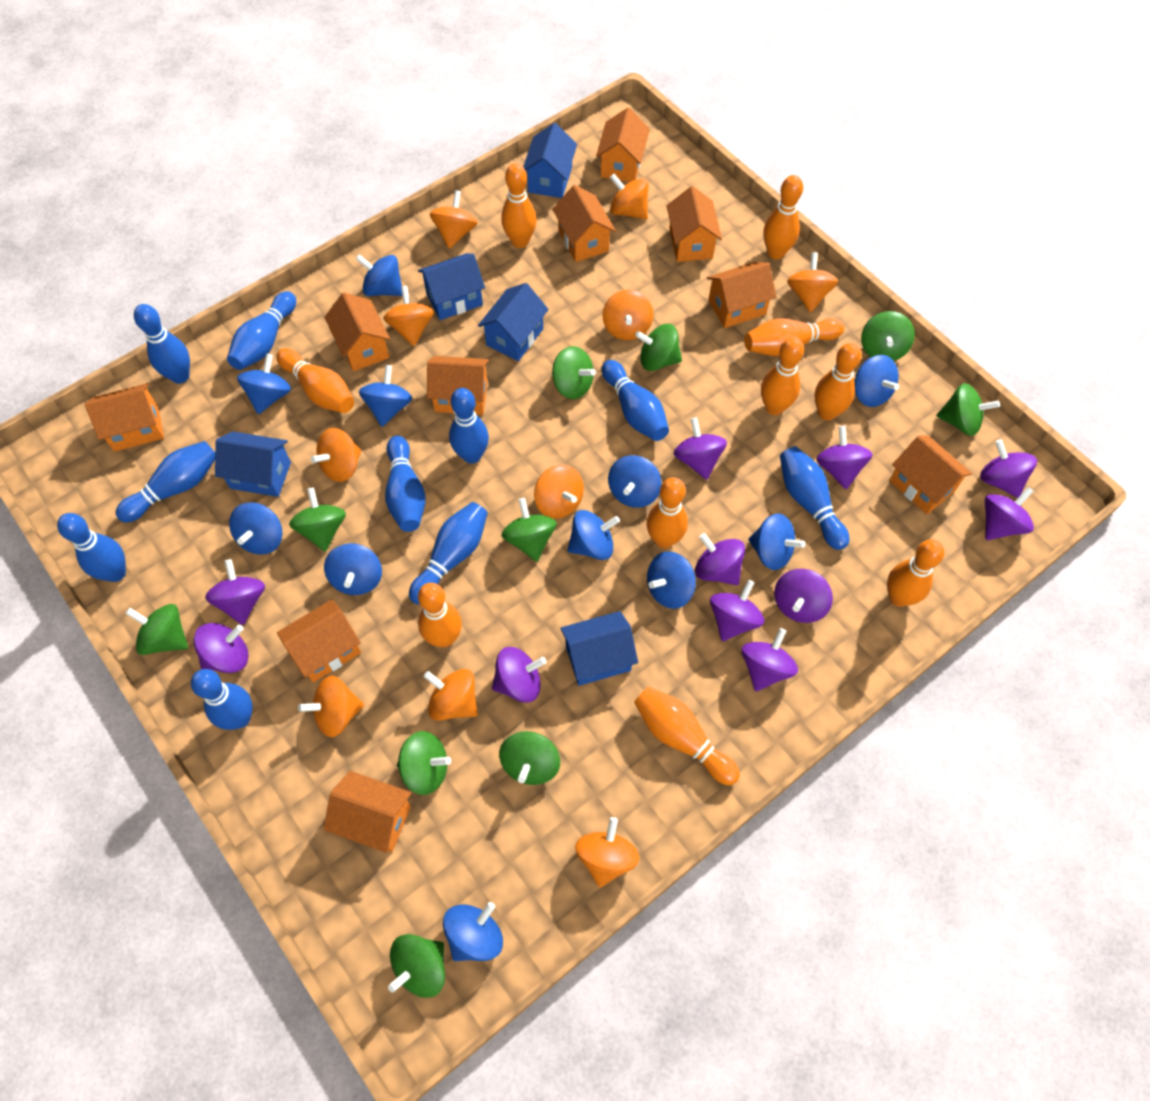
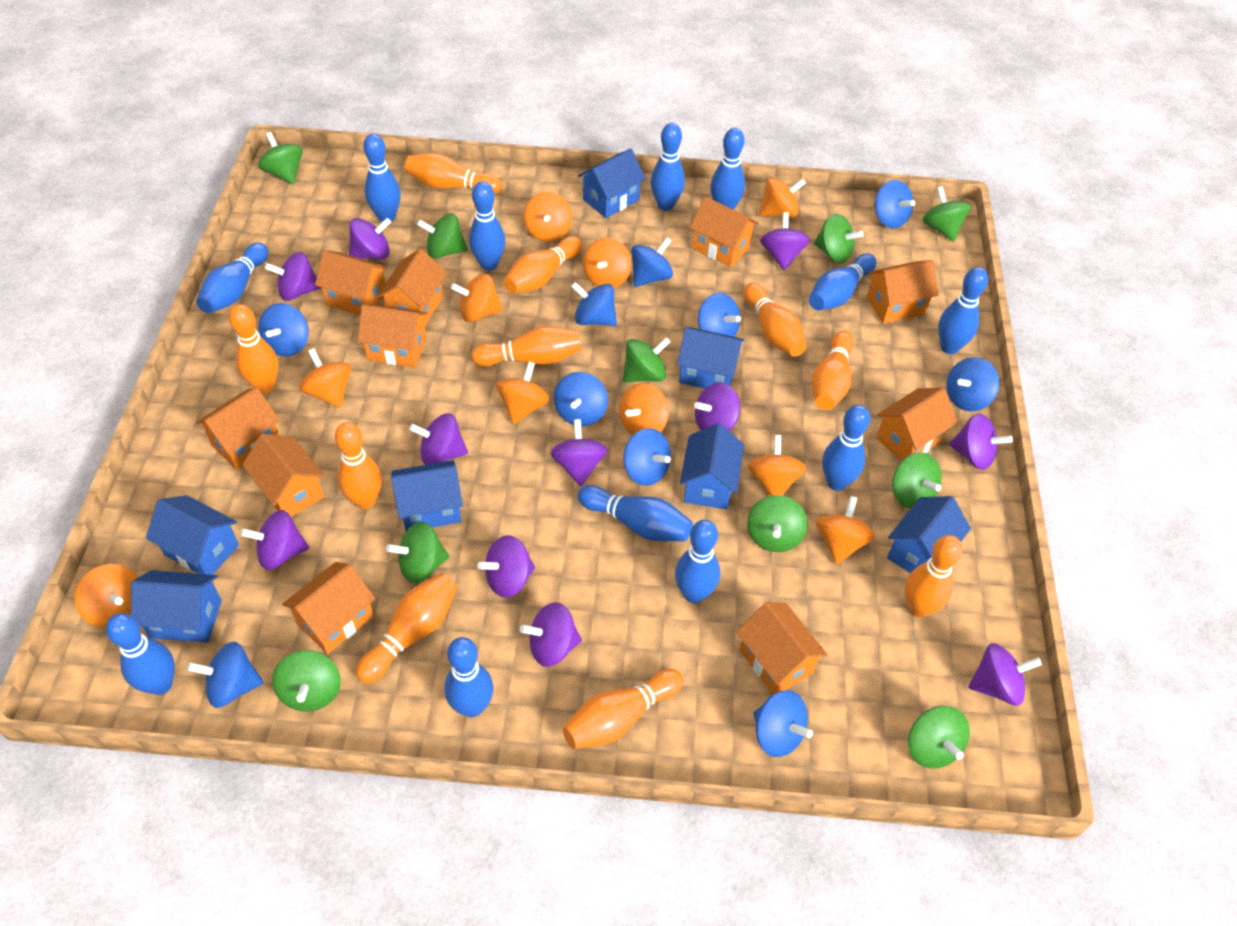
blue bowling pin: 10 -> 12
blue house: 5 -> 7
blue spinning top: 11 -> 10

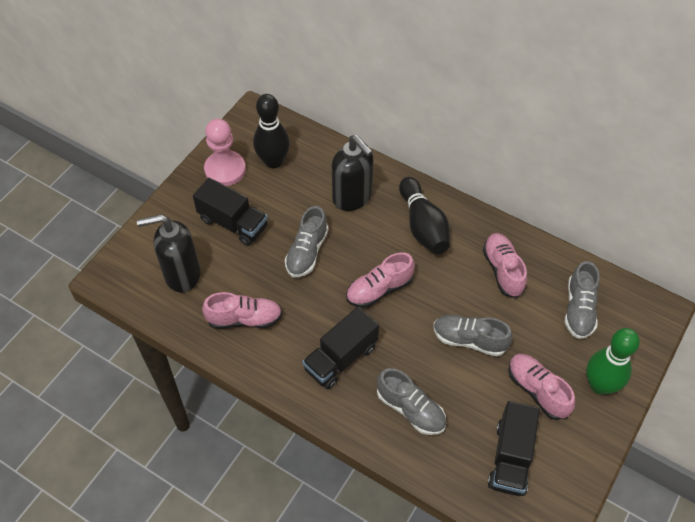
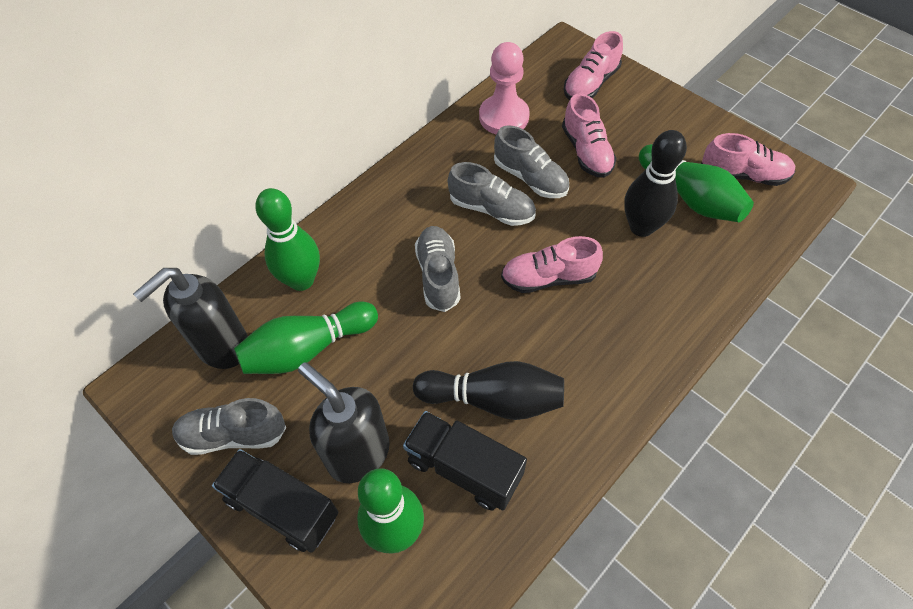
black truck: 3 -> 2
green bowling pin: 1 -> 4

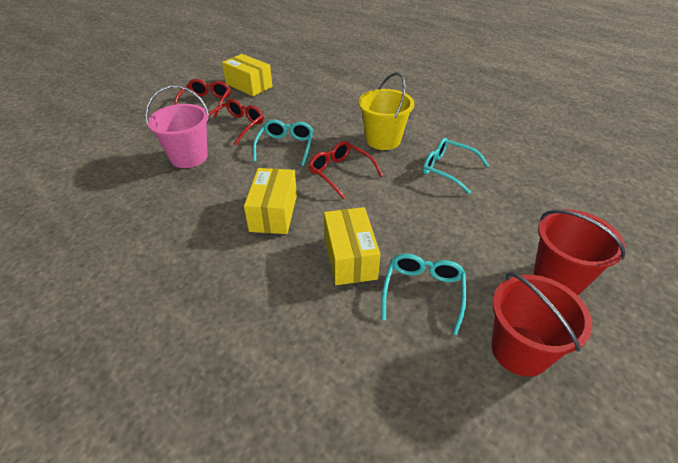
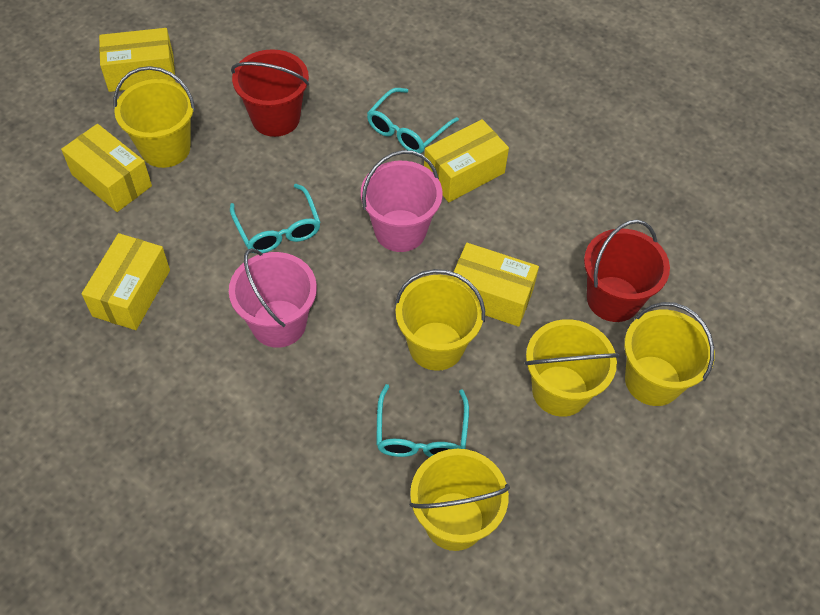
pink bucket: 1 -> 2
red glasses: 3 -> 0
yellow box: 3 -> 5
yellow bucket: 1 -> 5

****************

(Your objective):
Scan the entries above and return each line that holds "bowling".

(Answer to the problem):
blue bowling pin: 10 -> 12
green bowling pin: 1 -> 4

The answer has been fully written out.